Segment Start: DATA FOR THIS EXERCISE
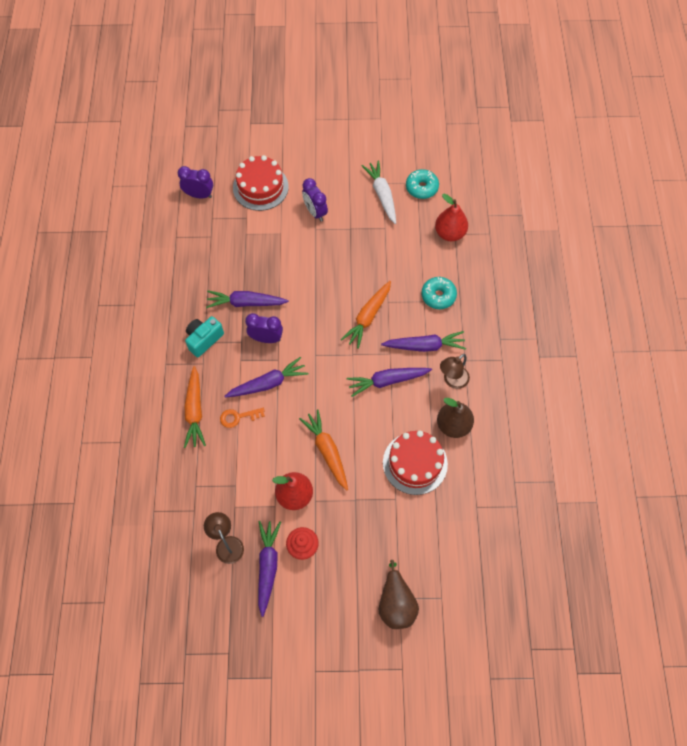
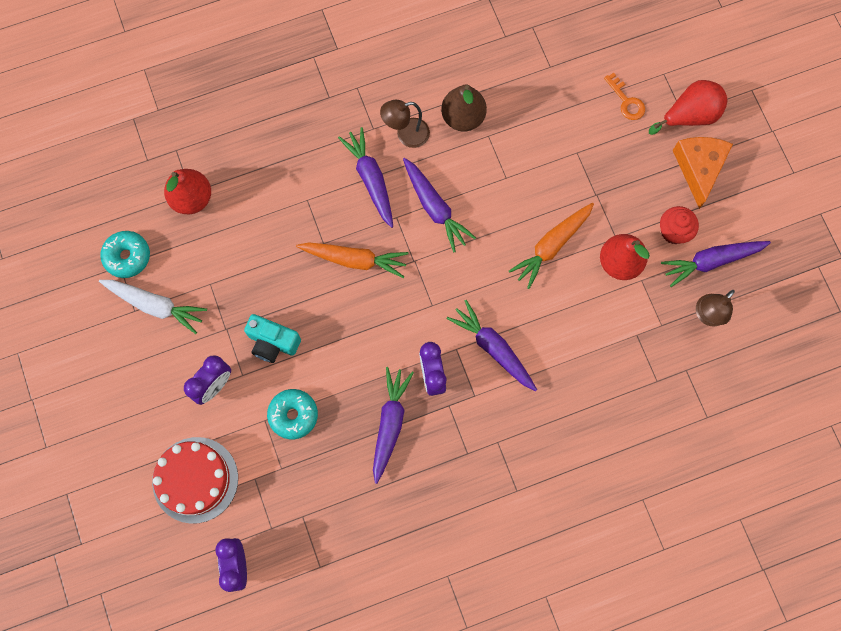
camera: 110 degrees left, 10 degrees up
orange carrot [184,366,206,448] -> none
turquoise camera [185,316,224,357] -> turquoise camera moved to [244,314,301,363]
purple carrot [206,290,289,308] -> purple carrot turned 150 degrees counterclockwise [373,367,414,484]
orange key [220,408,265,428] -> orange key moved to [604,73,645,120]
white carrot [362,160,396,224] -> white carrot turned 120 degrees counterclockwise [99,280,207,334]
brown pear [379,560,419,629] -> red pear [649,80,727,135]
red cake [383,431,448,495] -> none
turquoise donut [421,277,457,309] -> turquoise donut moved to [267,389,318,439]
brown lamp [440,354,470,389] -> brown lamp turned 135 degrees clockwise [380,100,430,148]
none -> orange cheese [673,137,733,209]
Segment End: DATA FOR THIS EXERCISE
**PROBLEM**
Out of the records above, pull each line containing the word "none".

**RESPONSE BELOW**
orange carrot [184,366,206,448] -> none
red cake [383,431,448,495] -> none
none -> orange cheese [673,137,733,209]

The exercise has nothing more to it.